** Opening Extracted material block **

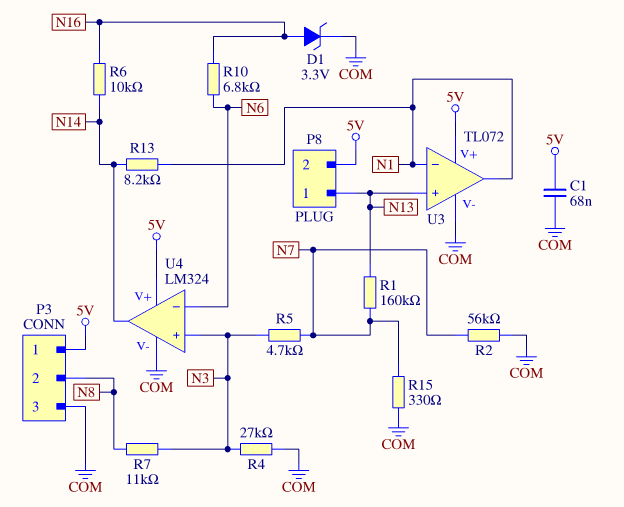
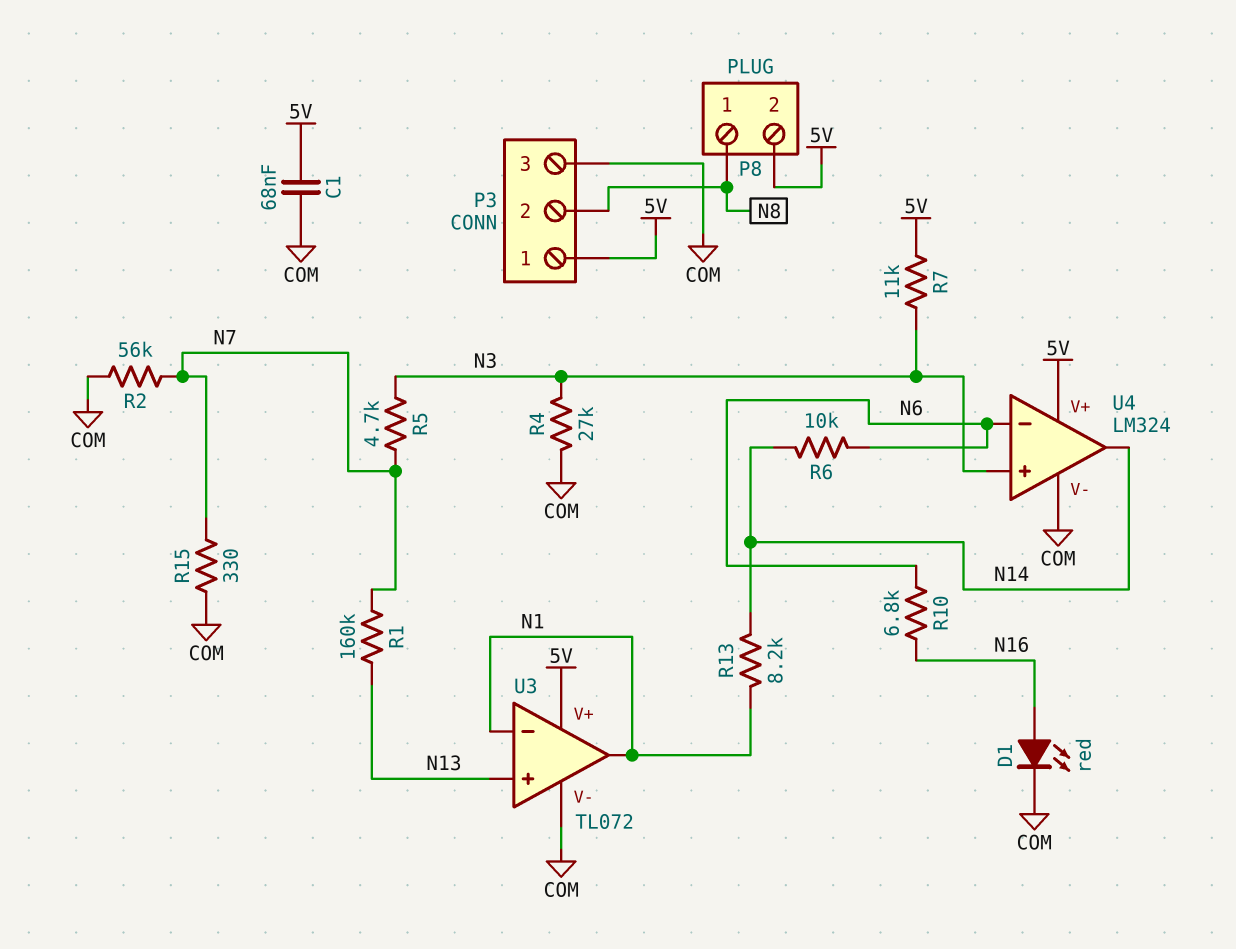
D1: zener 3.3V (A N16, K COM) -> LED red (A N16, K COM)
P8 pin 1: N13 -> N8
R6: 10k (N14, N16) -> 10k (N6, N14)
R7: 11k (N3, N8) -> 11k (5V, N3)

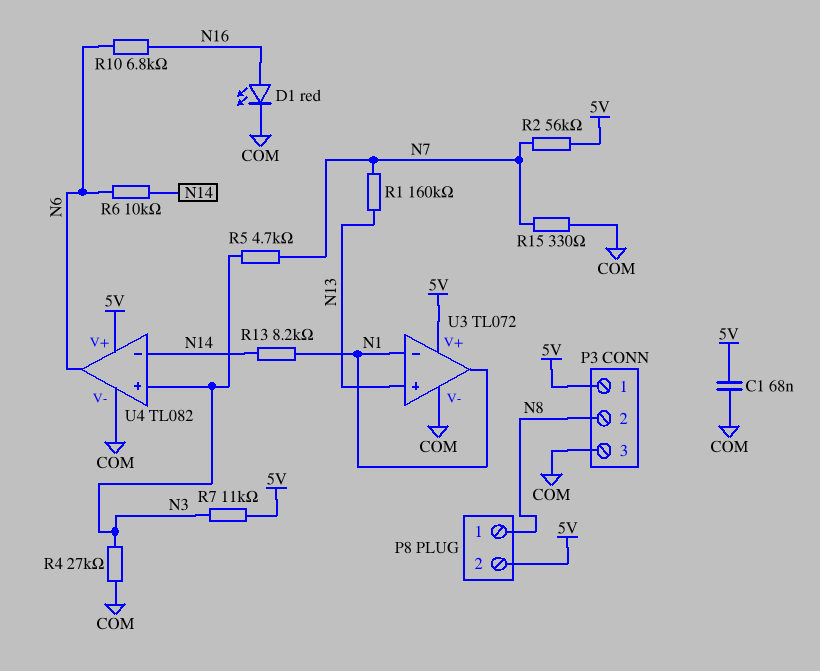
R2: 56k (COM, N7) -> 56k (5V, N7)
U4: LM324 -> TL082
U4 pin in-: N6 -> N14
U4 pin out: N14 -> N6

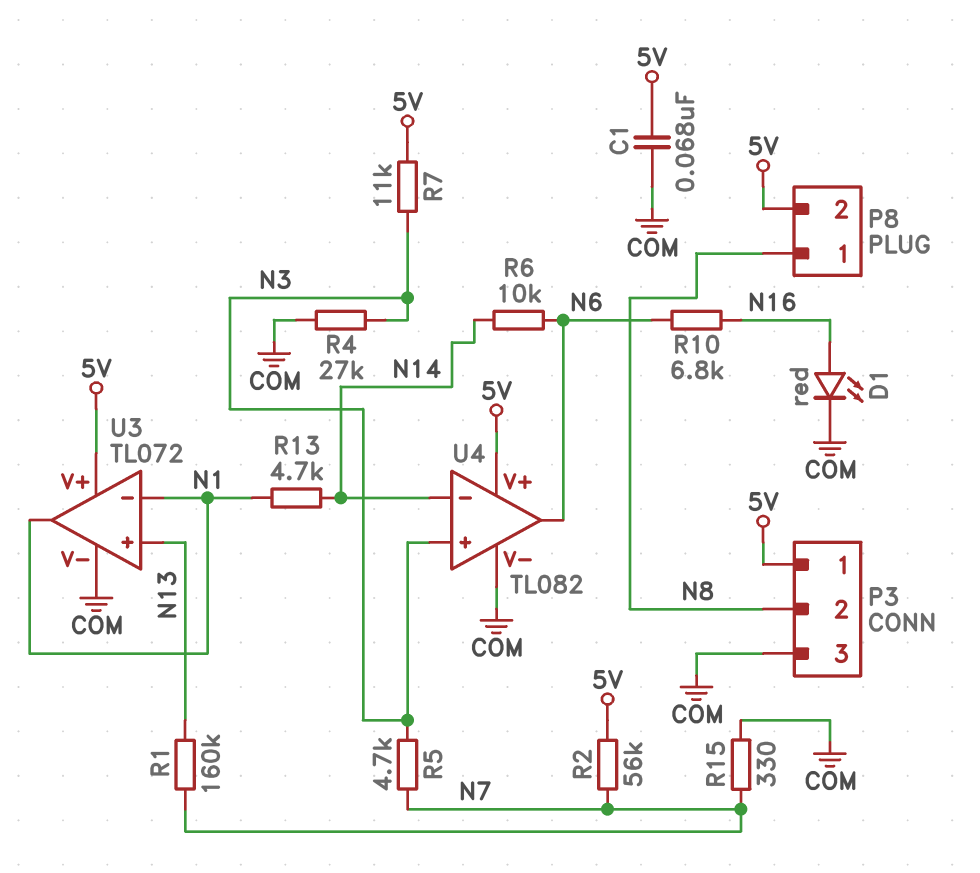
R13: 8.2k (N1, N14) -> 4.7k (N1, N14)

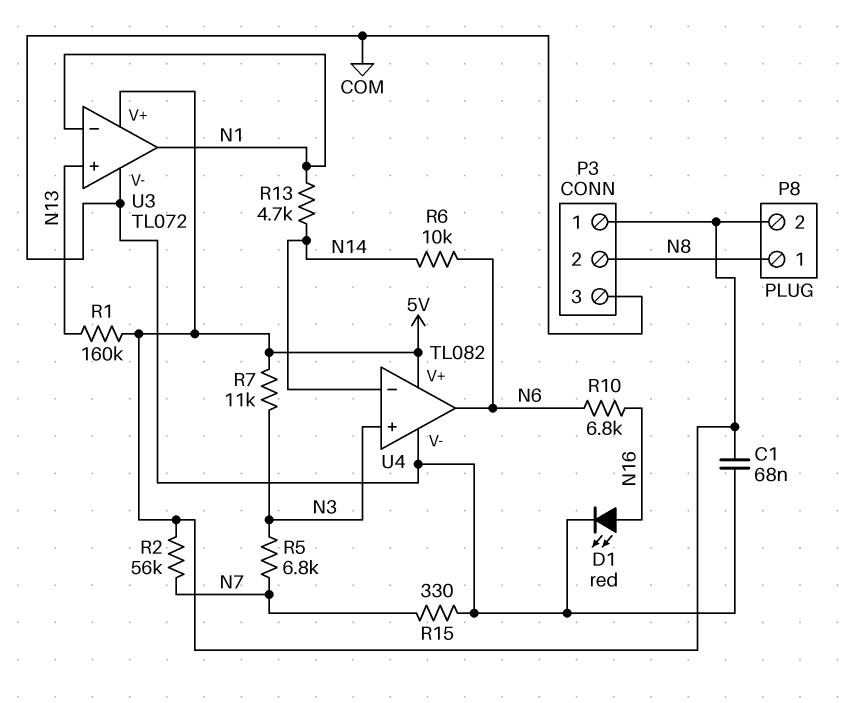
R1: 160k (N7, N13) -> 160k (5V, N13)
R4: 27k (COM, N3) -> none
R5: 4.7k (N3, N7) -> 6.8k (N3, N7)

** Closing Extracted material block **

What to work on = Extract the entries in full, exactly as they are, minus the pictures.

Written solution =
D1: zener 3.3V (A N16, K COM) -> LED red (A N16, K COM)
P8 pin 1: N13 -> N8
R6: 10k (N14, N16) -> 10k (N6, N14)
R7: 11k (N3, N8) -> 11k (5V, N3)

R2: 56k (COM, N7) -> 56k (5V, N7)
U4: LM324 -> TL082
U4 pin in-: N6 -> N14
U4 pin out: N14 -> N6

R13: 8.2k (N1, N14) -> 4.7k (N1, N14)

R1: 160k (N7, N13) -> 160k (5V, N13)
R4: 27k (COM, N3) -> none
R5: 4.7k (N3, N7) -> 6.8k (N3, N7)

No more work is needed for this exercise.